**The task**
How do the lines below between the ones holding "red pear: 2 -> 3" and "yellow pear: 2 -> 0", inclusive, read? Give them again exactly, with no other lines.

Data records Block Start

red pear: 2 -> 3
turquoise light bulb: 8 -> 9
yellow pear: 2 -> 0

Data records Block End
Data records Block Start

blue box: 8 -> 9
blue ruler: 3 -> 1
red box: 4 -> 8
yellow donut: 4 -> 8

Data records Block End

**Response**
red pear: 2 -> 3
turquoise light bulb: 8 -> 9
yellow pear: 2 -> 0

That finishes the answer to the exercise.